ASSIGNED TASK:
Make an exact copy of the lines from the one holding "none -> purple hourglass [398,158,468,283]" through the end of the entries below, both ends kept, and of nothing else. Exclude pictures.

ENTRIES SHOWN below:

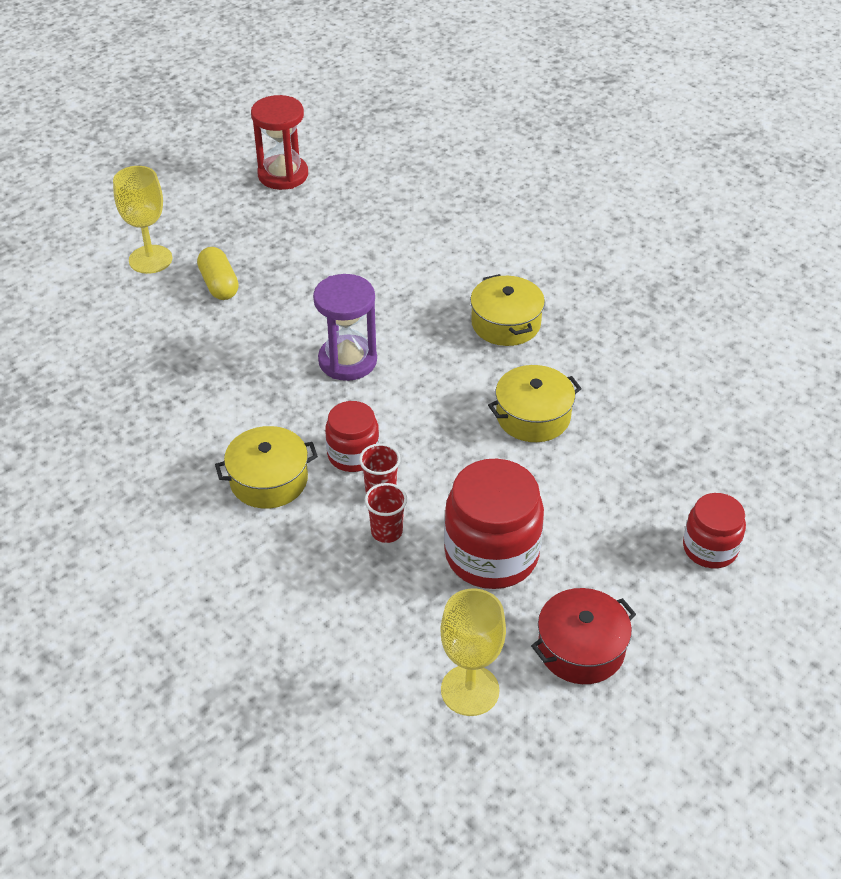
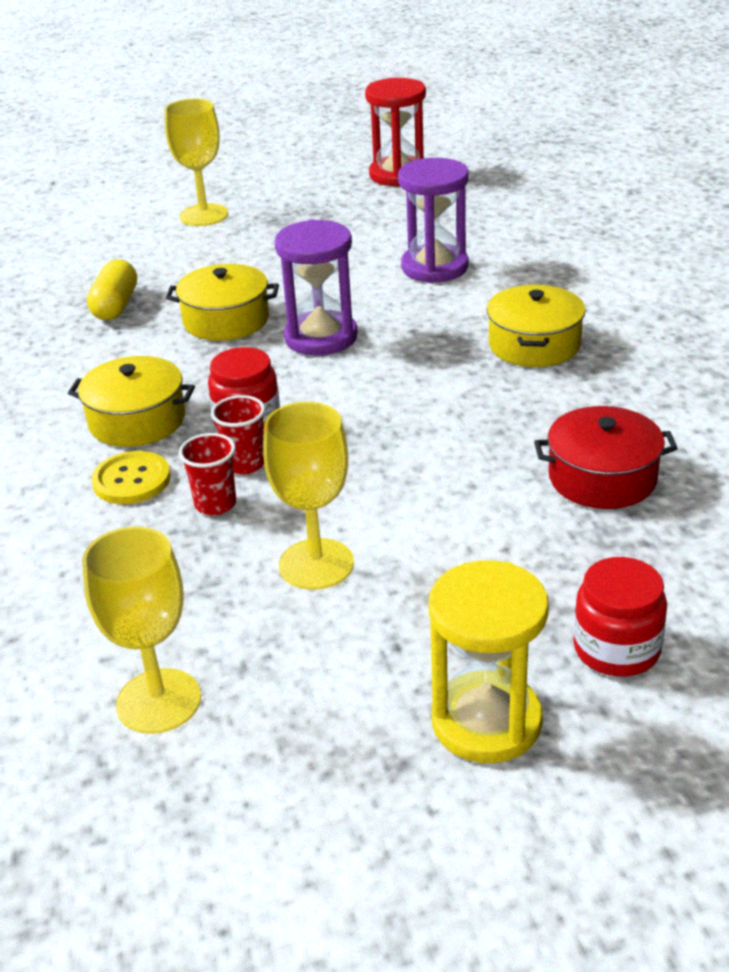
camera: 30 degrees right, 10 degrees down
yellow capsule [197,247,239,300] -> yellow capsule moved to [87,259,137,320]
red jar [444,459,544,589] -> yellow goblet [263,402,354,590]
yellow pot [488,365,582,442] -> yellow pot moved to [166,264,279,341]
red pot [531,588,636,684] -> red pot moved to [534,406,678,509]
none -> yellow button [91,451,171,504]
none -> purple hourglass [398,158,468,283]
none -> yellow hourglass [429,560,549,763]

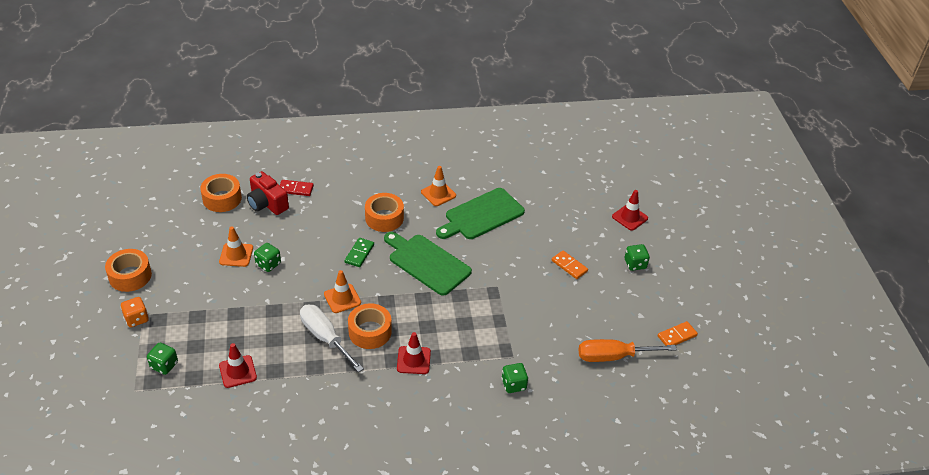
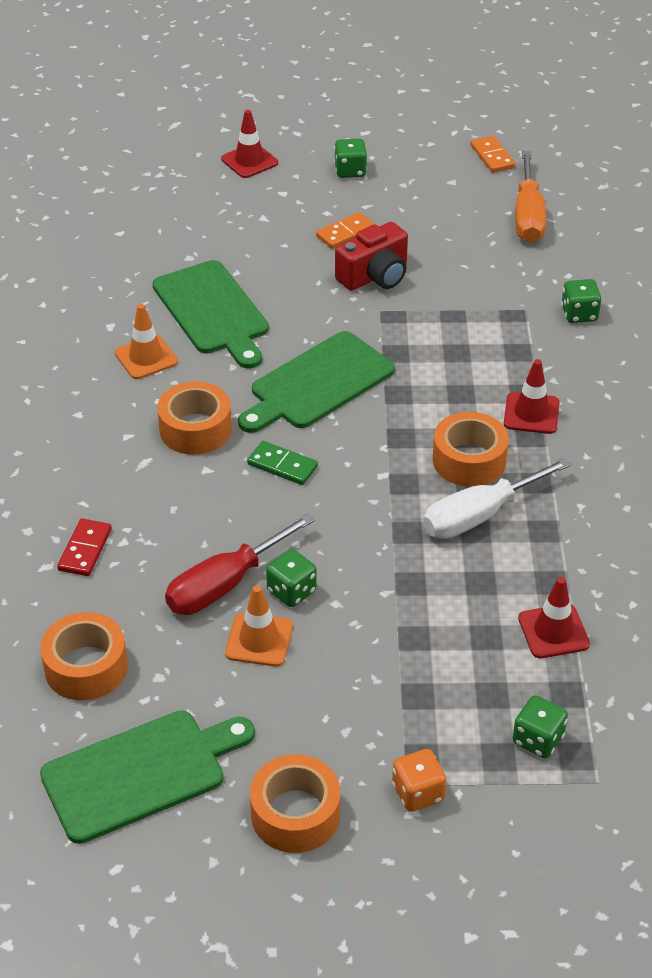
camera: 80 degrees left, 0 degrees up
red camera [247,171,289,215] -> red camera moved to [335,222,408,291]
orange traffic cone [324,270,361,313] -> none
none -> green cutting board [40,711,255,844]
none -> red screwdriver [165,514,314,615]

End of ENTRIES SHOWN.

RESULT OF THIS EXERCISE:
none -> purple hourglass [398,158,468,283]
none -> yellow hourglass [429,560,549,763]

camera: 80 degrees left, 0 degrees up
red camera [247,171,289,215] -> red camera moved to [335,222,408,291]
orange traffic cone [324,270,361,313] -> none
none -> green cutting board [40,711,255,844]
none -> red screwdriver [165,514,314,615]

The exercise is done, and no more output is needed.